For the entries below, the expected answer is the line with "black eraser [101,370,255,471] -> none", the line with "grey egg [411,219,462,273]", and every line between them, exactly as written, and nothing more.

[Scene difference descriptions]

:::::

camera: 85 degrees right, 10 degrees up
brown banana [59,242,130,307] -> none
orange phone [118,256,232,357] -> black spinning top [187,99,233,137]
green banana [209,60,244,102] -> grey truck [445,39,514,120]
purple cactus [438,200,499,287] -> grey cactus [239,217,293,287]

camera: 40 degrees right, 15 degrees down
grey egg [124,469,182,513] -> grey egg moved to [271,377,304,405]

:::::

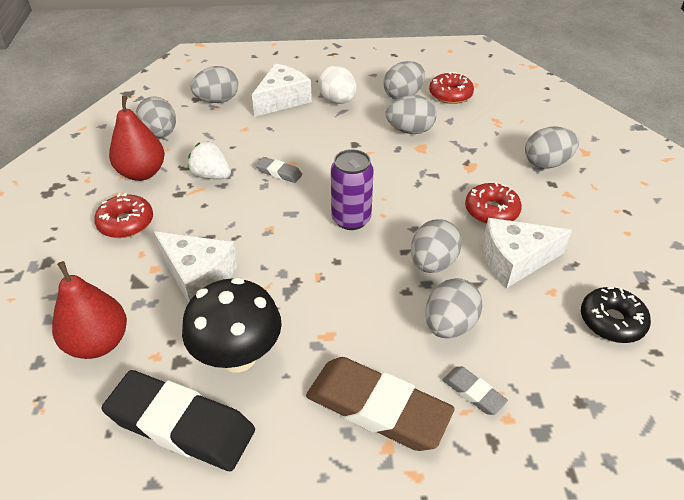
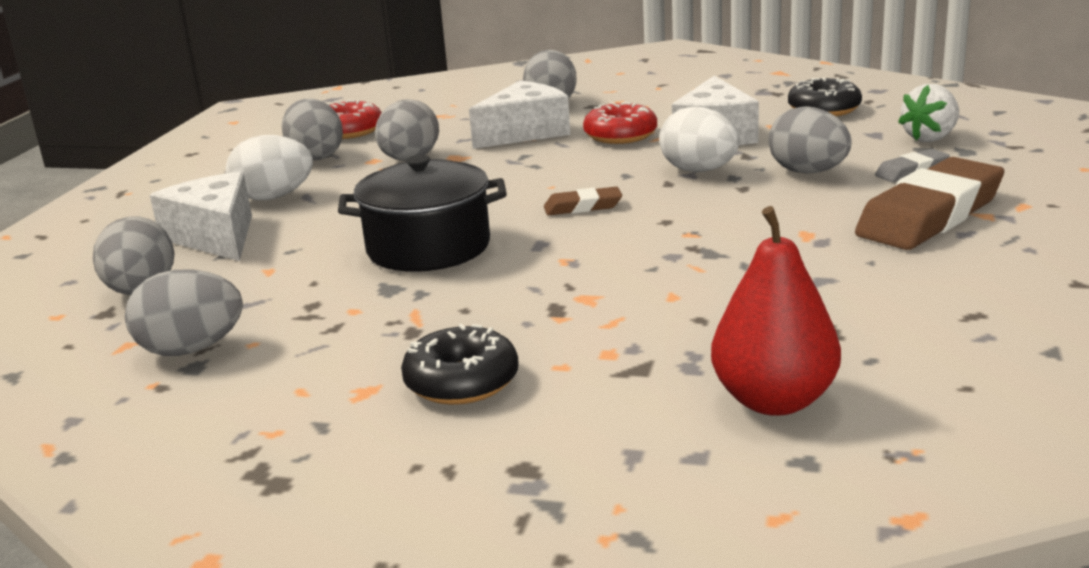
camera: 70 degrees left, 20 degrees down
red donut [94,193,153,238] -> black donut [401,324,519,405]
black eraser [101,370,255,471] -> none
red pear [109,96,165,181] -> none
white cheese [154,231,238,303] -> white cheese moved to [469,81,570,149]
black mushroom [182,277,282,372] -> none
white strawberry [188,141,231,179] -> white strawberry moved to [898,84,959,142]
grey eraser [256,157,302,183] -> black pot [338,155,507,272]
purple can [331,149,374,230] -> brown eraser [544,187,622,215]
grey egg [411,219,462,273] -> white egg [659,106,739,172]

:::::

— WORKED SOLUTION —
black eraser [101,370,255,471] -> none
red pear [109,96,165,181] -> none
white cheese [154,231,238,303] -> white cheese moved to [469,81,570,149]
black mushroom [182,277,282,372] -> none
white strawberry [188,141,231,179] -> white strawberry moved to [898,84,959,142]
grey eraser [256,157,302,183] -> black pot [338,155,507,272]
purple can [331,149,374,230] -> brown eraser [544,187,622,215]
grey egg [411,219,462,273] -> white egg [659,106,739,172]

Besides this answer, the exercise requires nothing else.